- **Instructions for the task**
Reproduce exactly the span of lines that opens with the line containing "C7: 150nF (AGND, VCTRL)" and closes with the last line of the entries below.

- **Data shown**

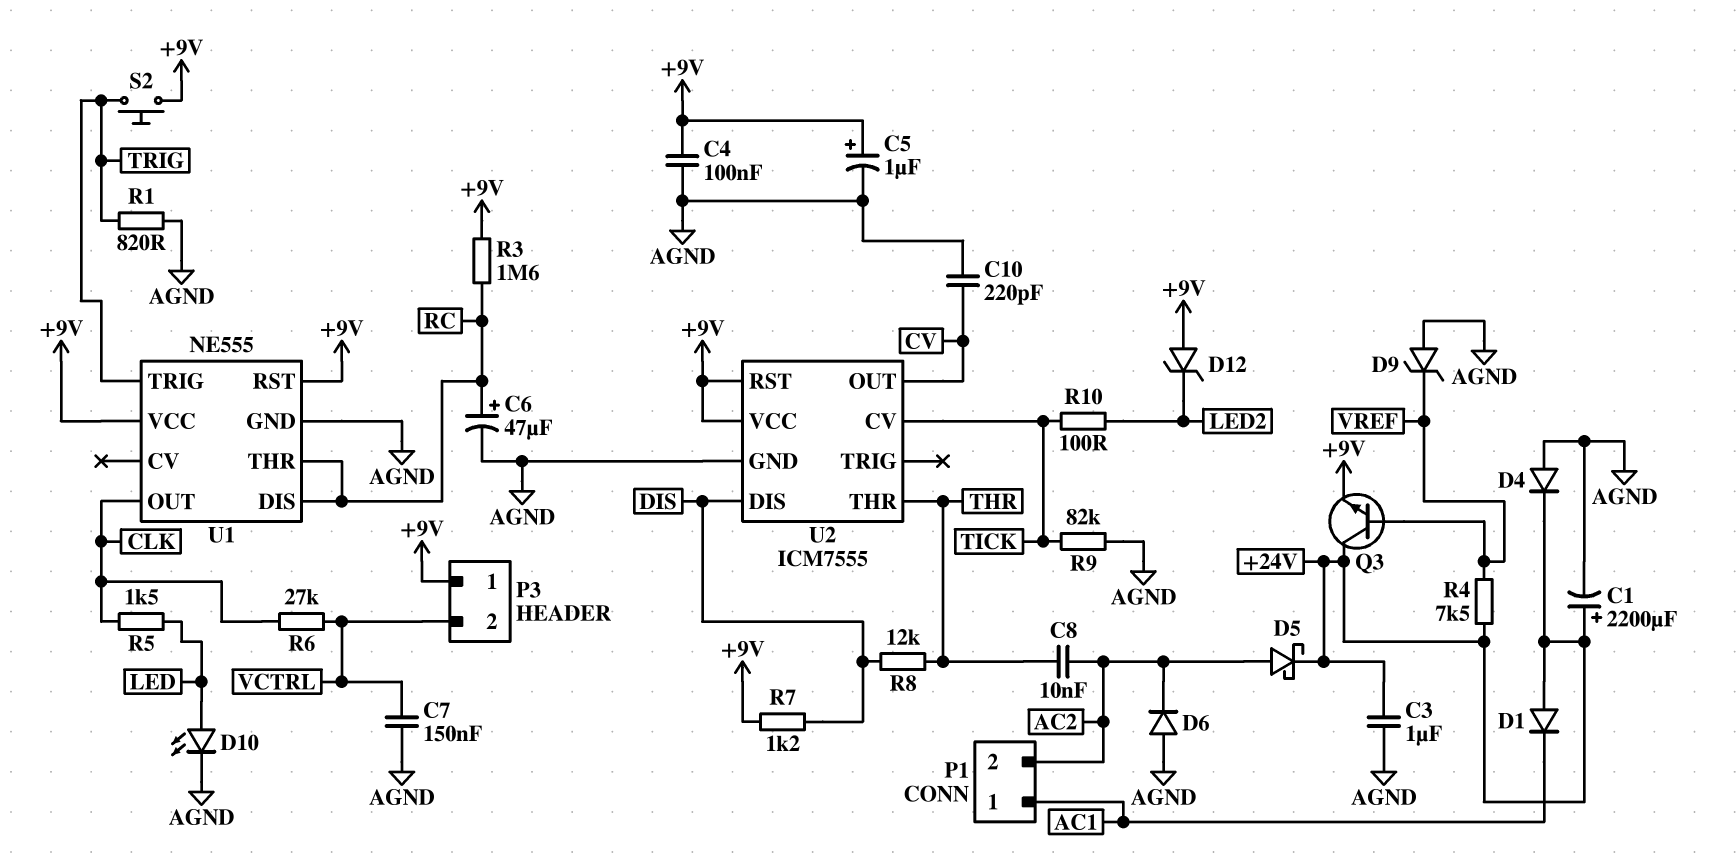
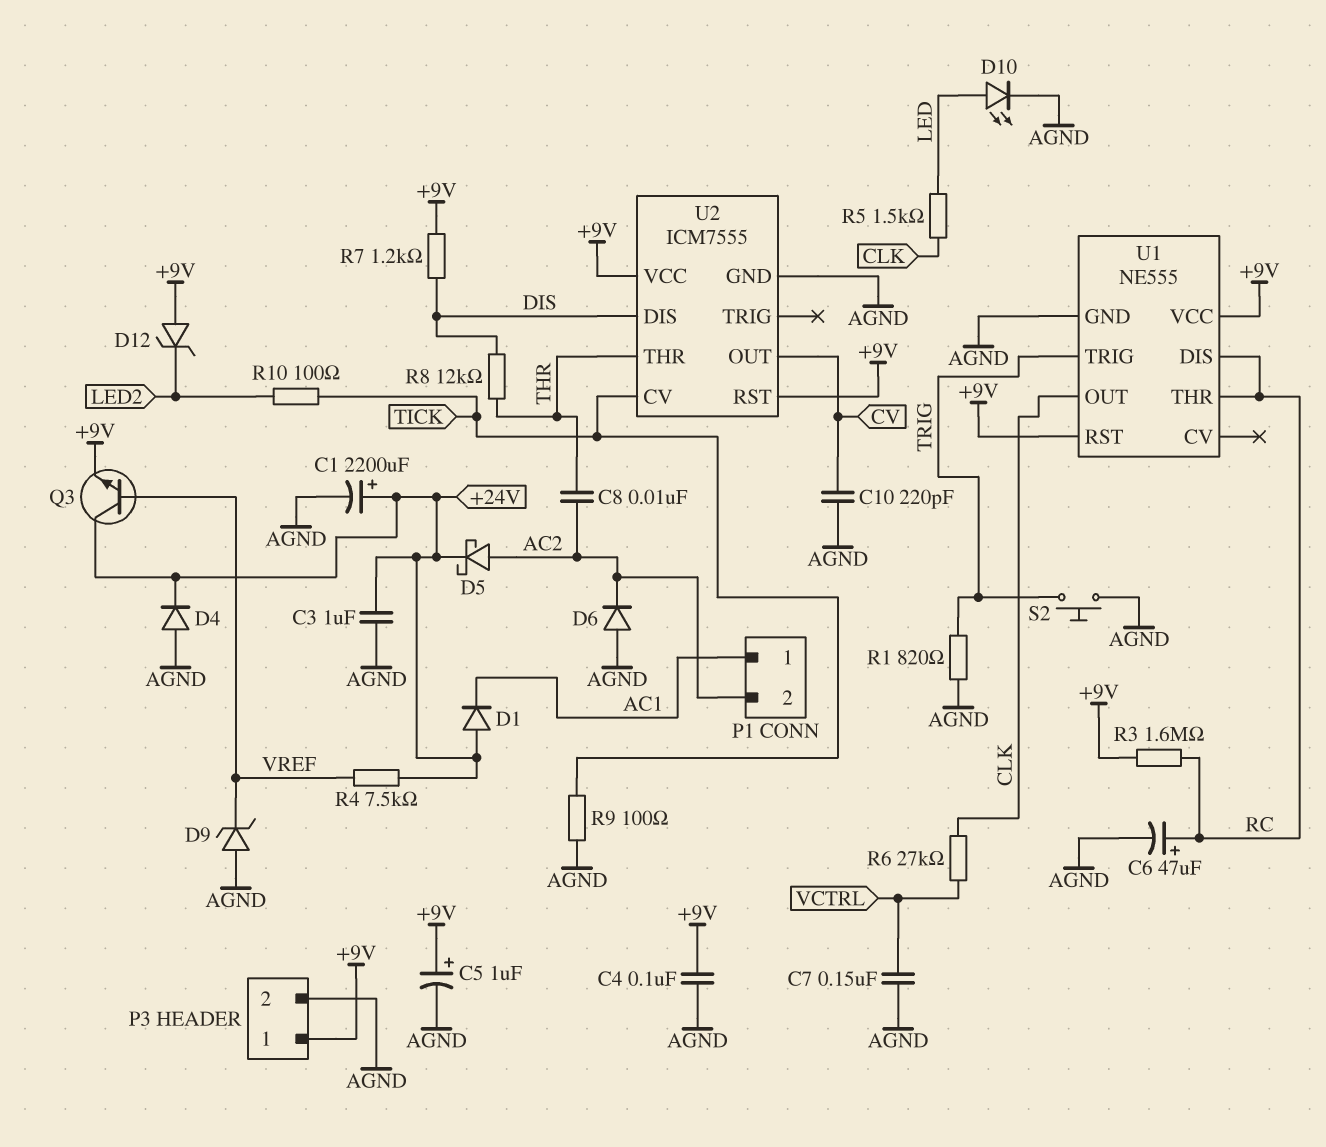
P3 pin 2: VCTRL -> AGND
R9: 82k (AGND, TICK) -> 100 (AGND, TICK)
S2: button (+9V, TRIG) -> button (AGND, TRIG)

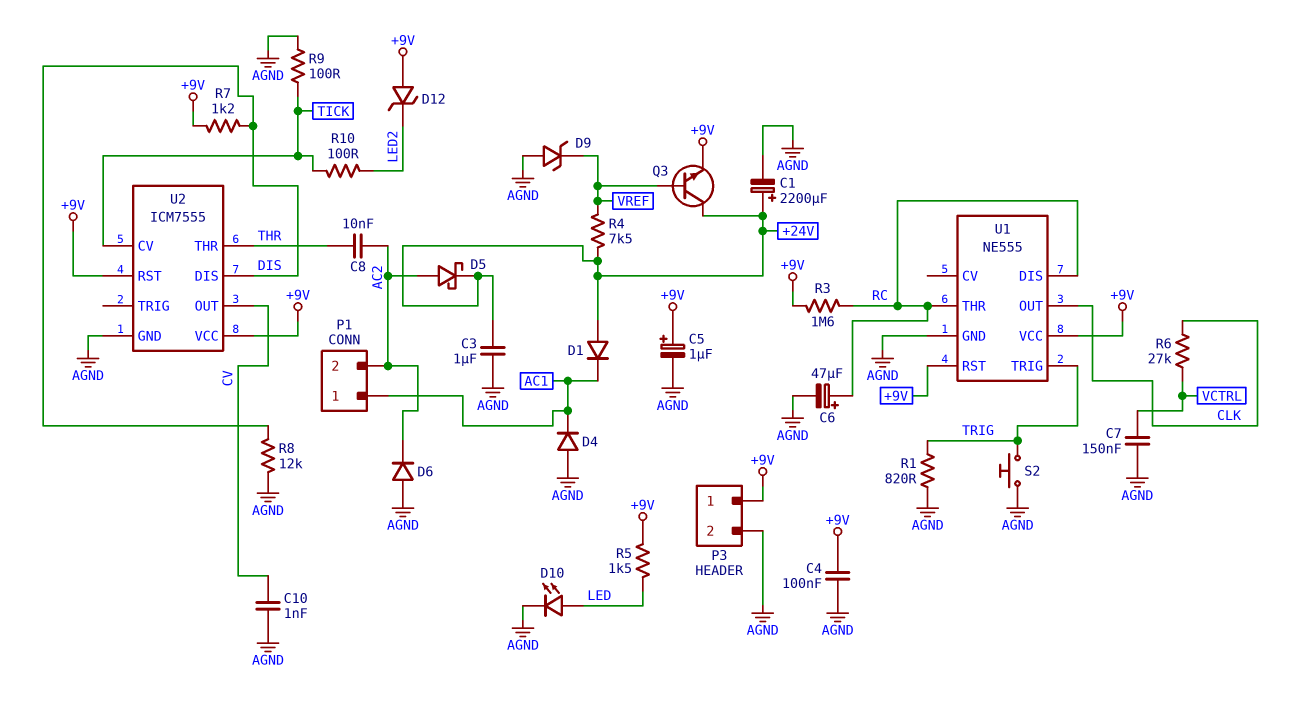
C10: 220pF (AGND, CV) -> 1nF (AGND, CV)
D4: diode (A AGND, K +24V) -> diode (A AGND, K AC1)
R5: 1.5k (CLK, LED) -> 1.5k (+9V, LED)
R8: 12k (DIS, THR) -> 12k (AGND, DIS)

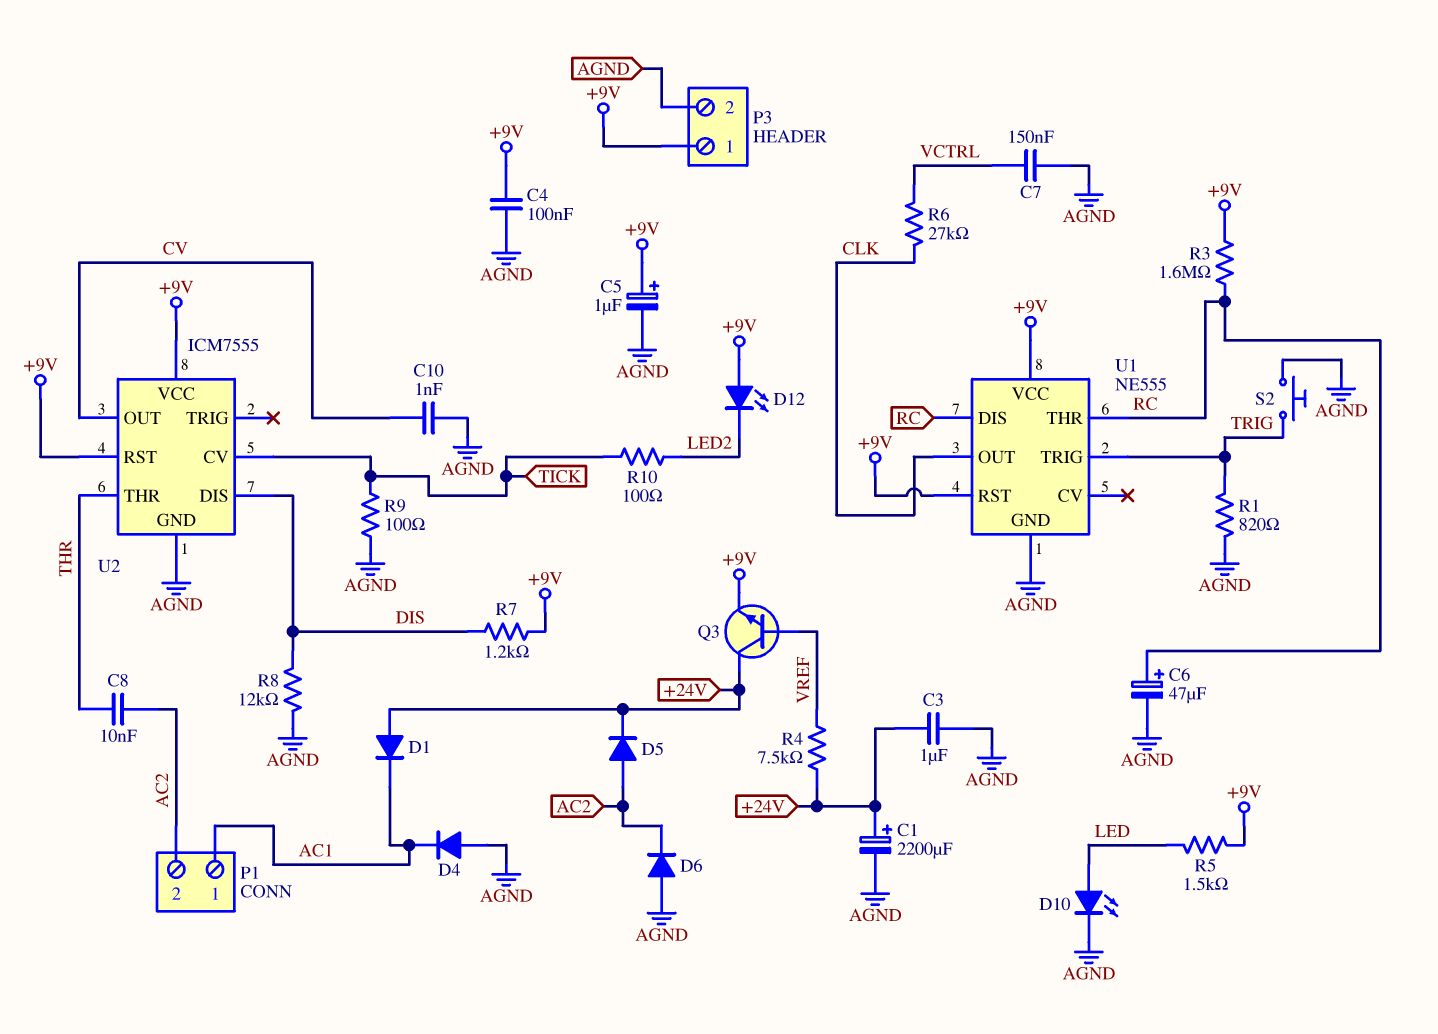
D5: schottky (A AC2, K +24V) -> diode (A AC2, K +24V)
D9: zener (A AGND, K VREF) -> none
D12: zener (A +9V, K LED2) -> LED (A +9V, K LED2)

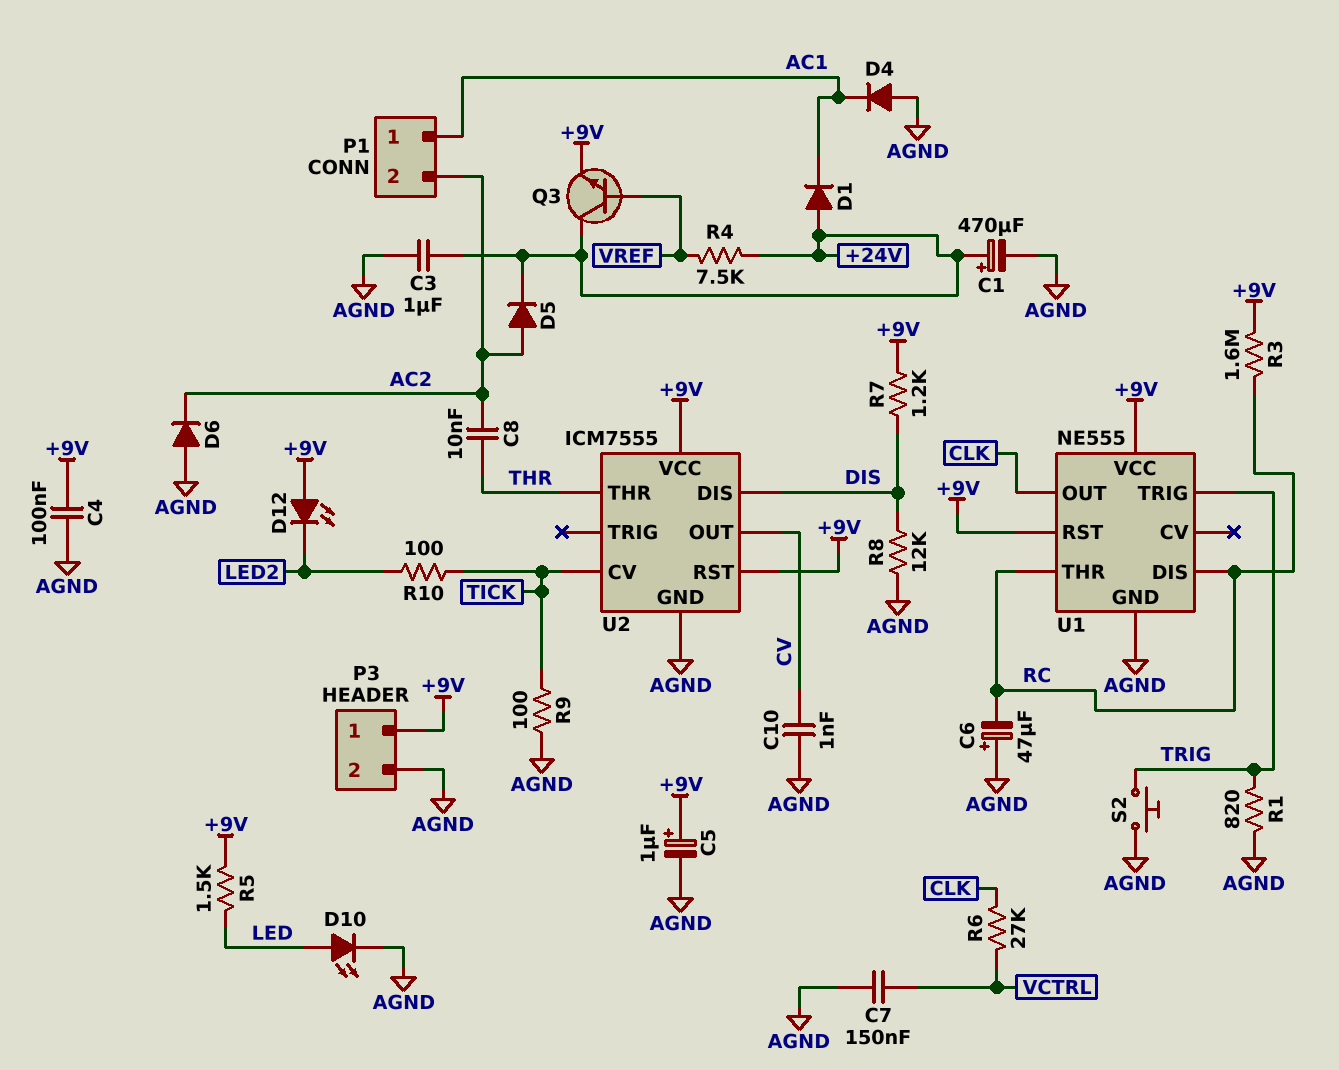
C1: 2200uF (plus +24V, minus AGND) -> 470uF (plus +24V, minus AGND)
C6: 47uF (plus RC, minus AGND) -> 47uF (plus AGND, minus RC)

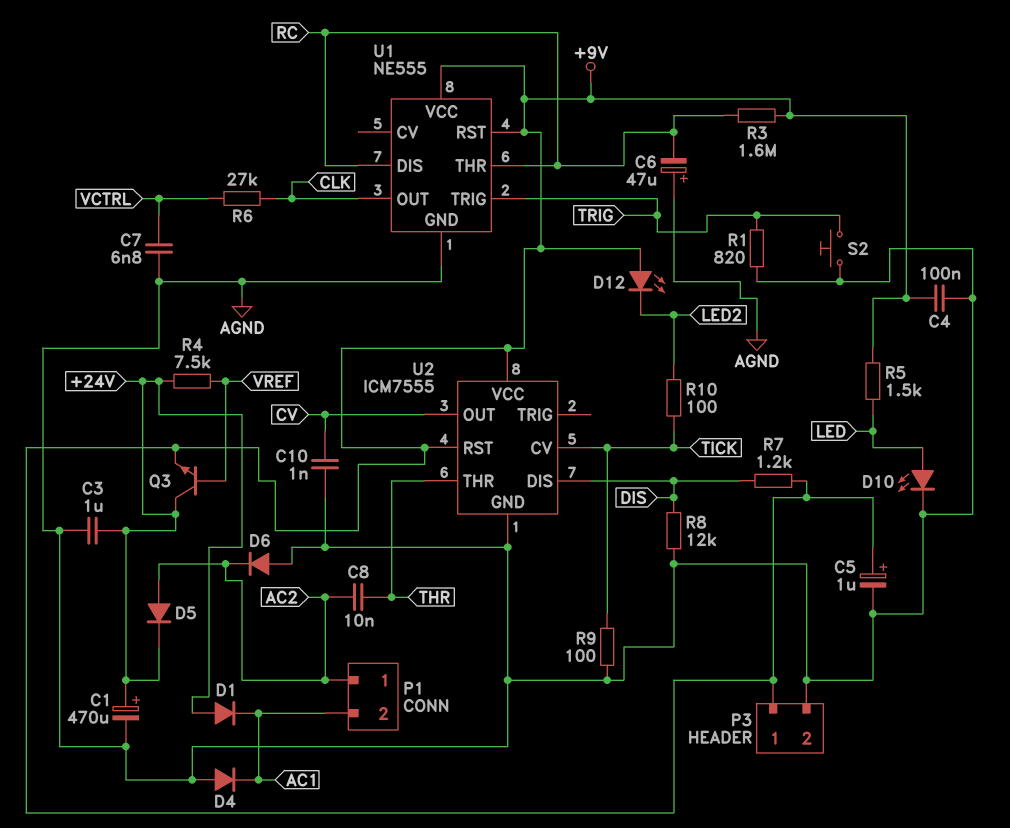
C7: 150nF (AGND, VCTRL) -> 6.8nF (AGND, VCTRL)
P1 pin 1: AC1 -> AC2
P1 pin 2: AC2 -> AC1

- **The completed task**
C7: 150nF (AGND, VCTRL) -> 6.8nF (AGND, VCTRL)
P1 pin 1: AC1 -> AC2
P1 pin 2: AC2 -> AC1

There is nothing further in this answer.